Aim of the task: Your answer must be a single number: how many lines of the data include "LEAF".

Object change descriptions:
■ ■ ■ ■ ■
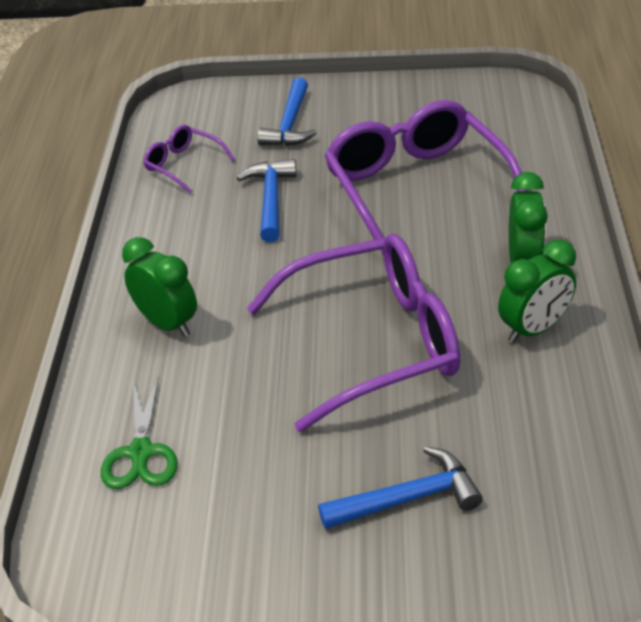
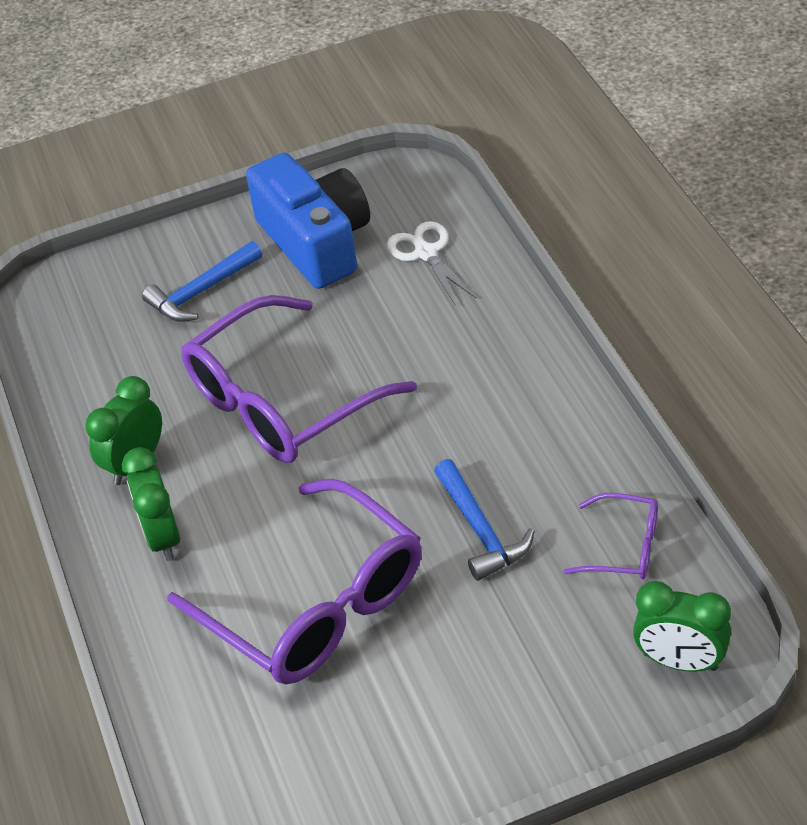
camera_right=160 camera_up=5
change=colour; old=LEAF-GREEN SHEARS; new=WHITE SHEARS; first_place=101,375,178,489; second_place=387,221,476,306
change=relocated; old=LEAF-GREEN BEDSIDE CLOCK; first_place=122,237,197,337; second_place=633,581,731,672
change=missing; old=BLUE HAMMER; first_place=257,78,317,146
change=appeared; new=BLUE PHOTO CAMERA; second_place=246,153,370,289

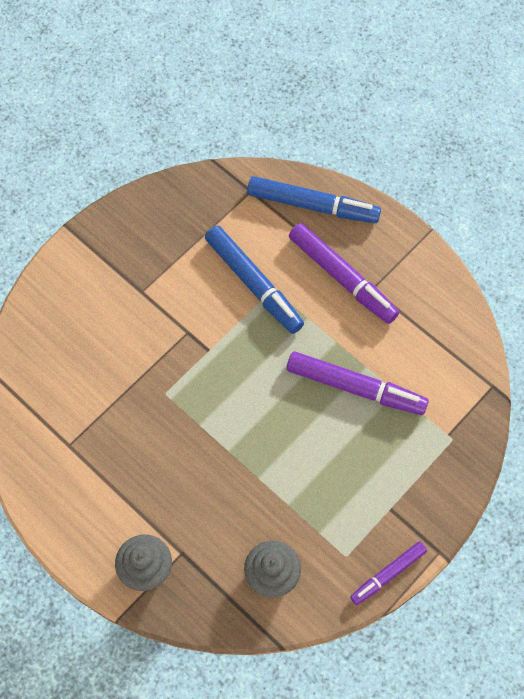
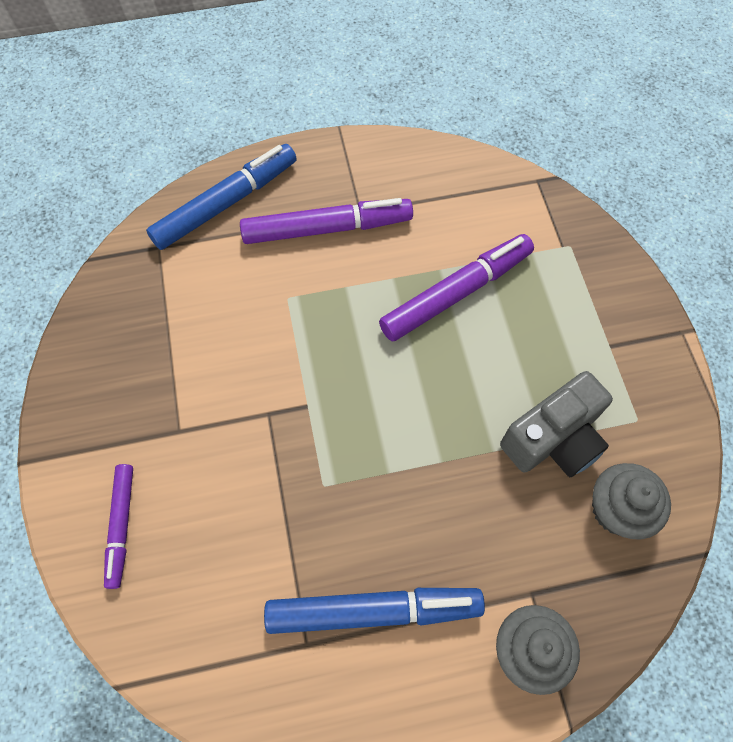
camera_right=-55 camera_up=0
change=relocated; old=BLUE MARKER PEN; first_place=205,226,304,334; second_place=264,588,485,634
change=relocated; old=VIOLET MARKER PEN; first_place=350,541,427,605; second_place=104,464,133,589
change=appeared; new=GRAY PHOTO CAMERA; second_place=500,371,613,477

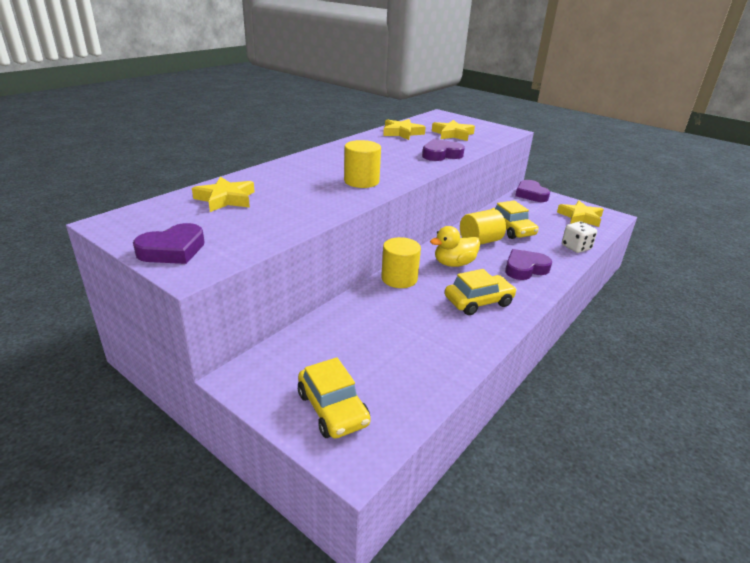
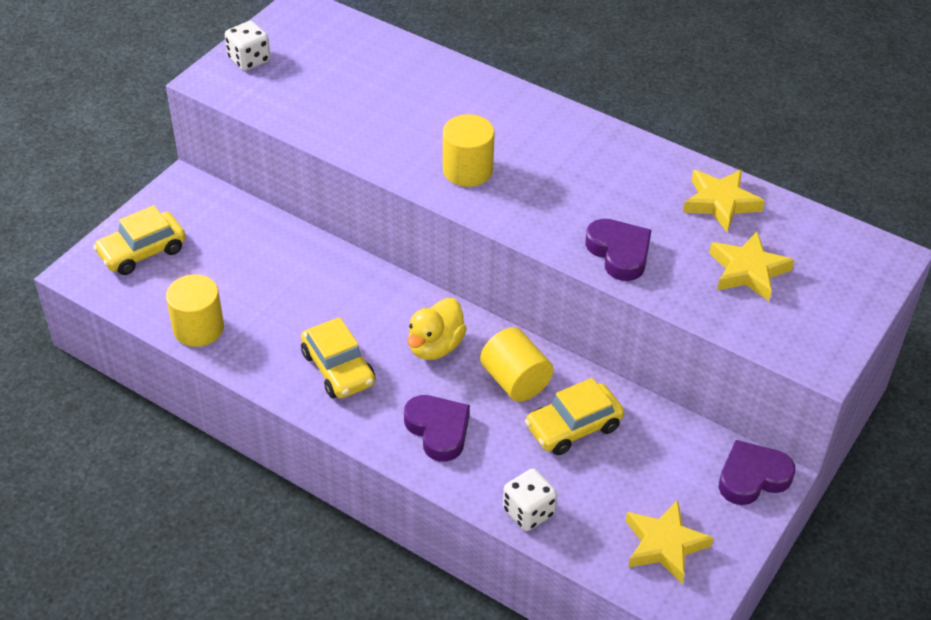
camera_right=85 camera_up=15
change=exchanged; old=VIOLET LOVE HEART; new=WHITE DICE; first_place=133,223,205,264; second_place=225,21,270,71
change=missing; old=YELLOW FIVE-POINTED STAR; first_place=192,177,255,212
change=relocated; old=YELLOW CYLINDER SHAPE; first_place=381,237,421,288; second_place=166,274,224,347
change=spun; old=YELLOW DUCK; first_place=430,226,480,267; second_place=408,298,467,360; degrees=-120

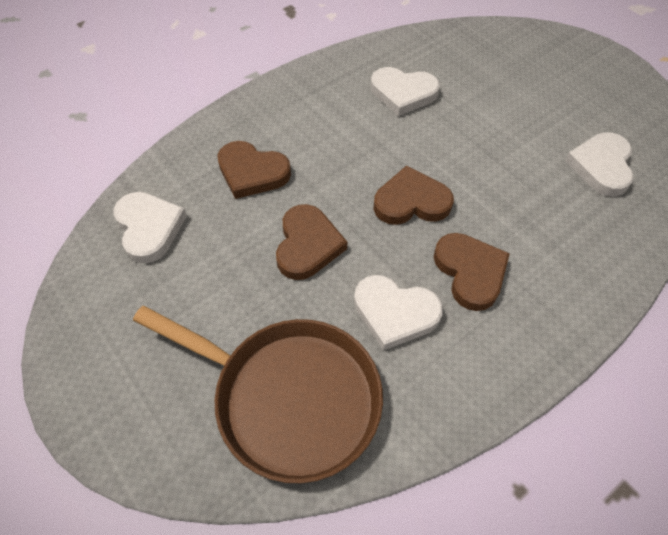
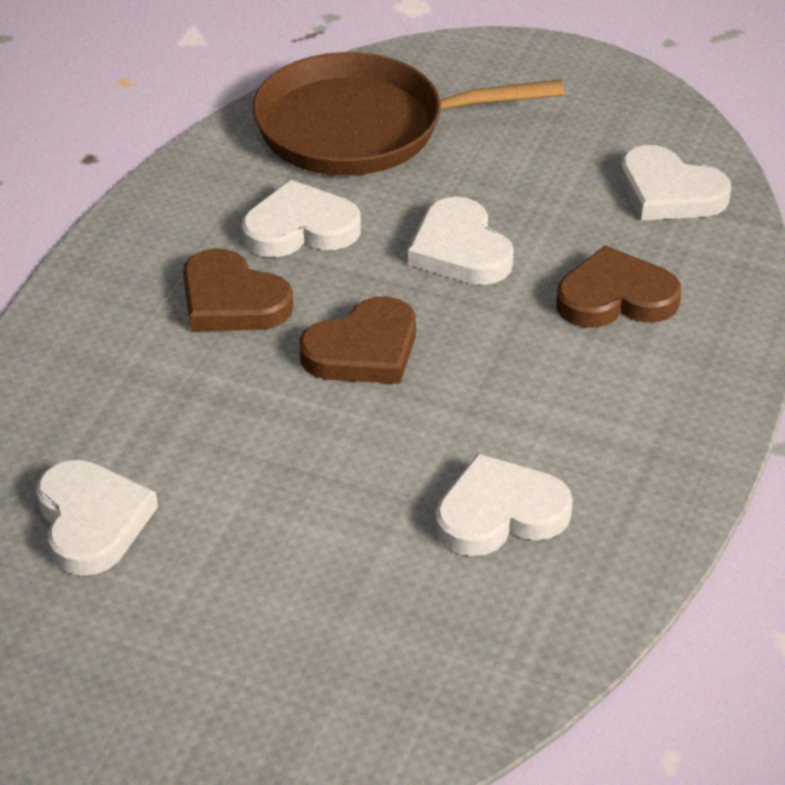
camera_right=150 camera_up=-15
change=colour; old=RUSSET LOVE HEART; new=WHITE LOVE HEART; first_place=276,204,347,280; second_place=408,197,514,285

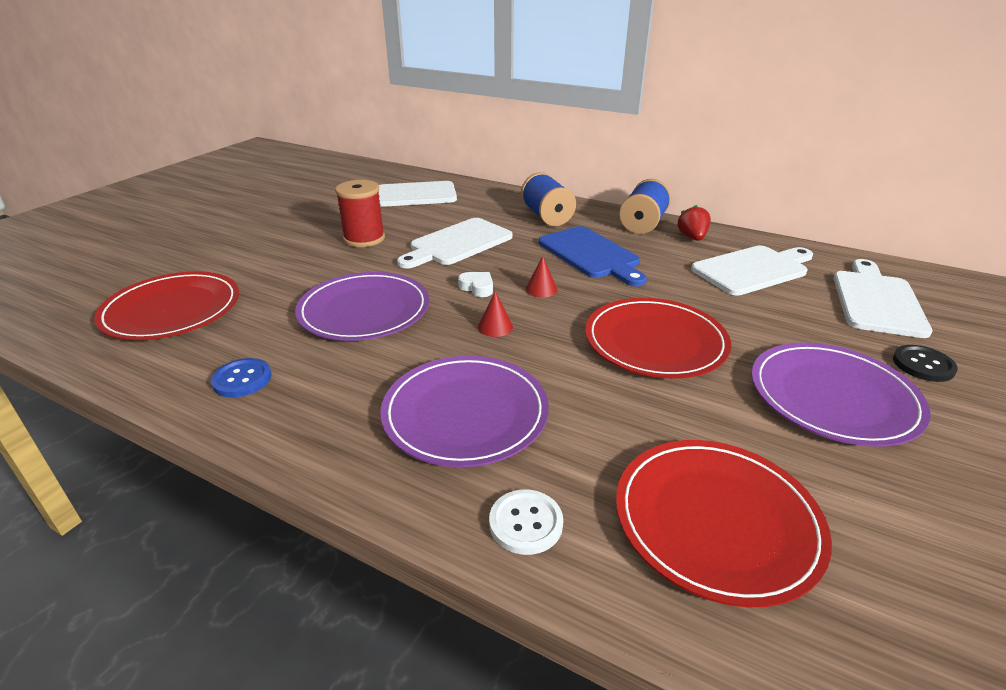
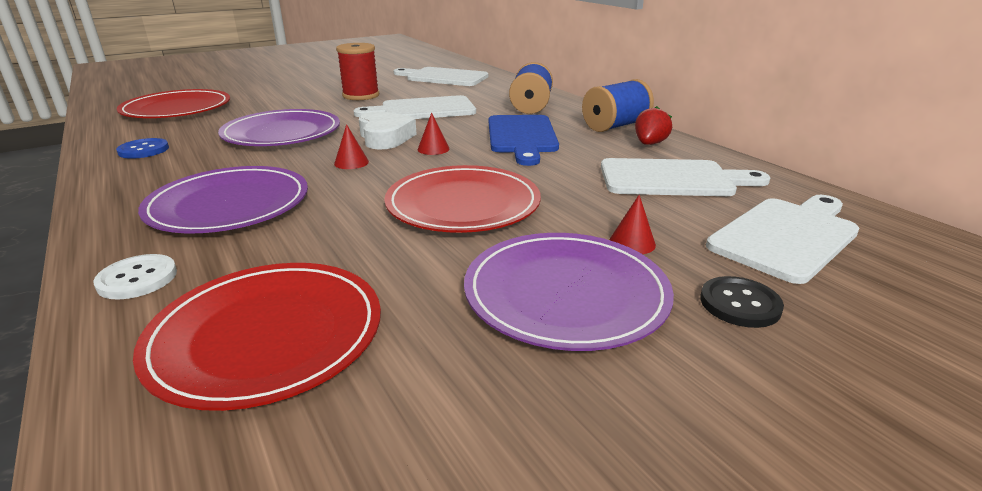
camera_right=30 camera_up=-5
change=size; old=WHITE LOVE HEART; first_place=458,272,493,297; second_place=359,111,416,150; factor=1.77
change=appeared; new=CRIMSON CONE SHAPE; second_place=610,195,656,254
■ ■ ■ ■ ■
Completed task: 2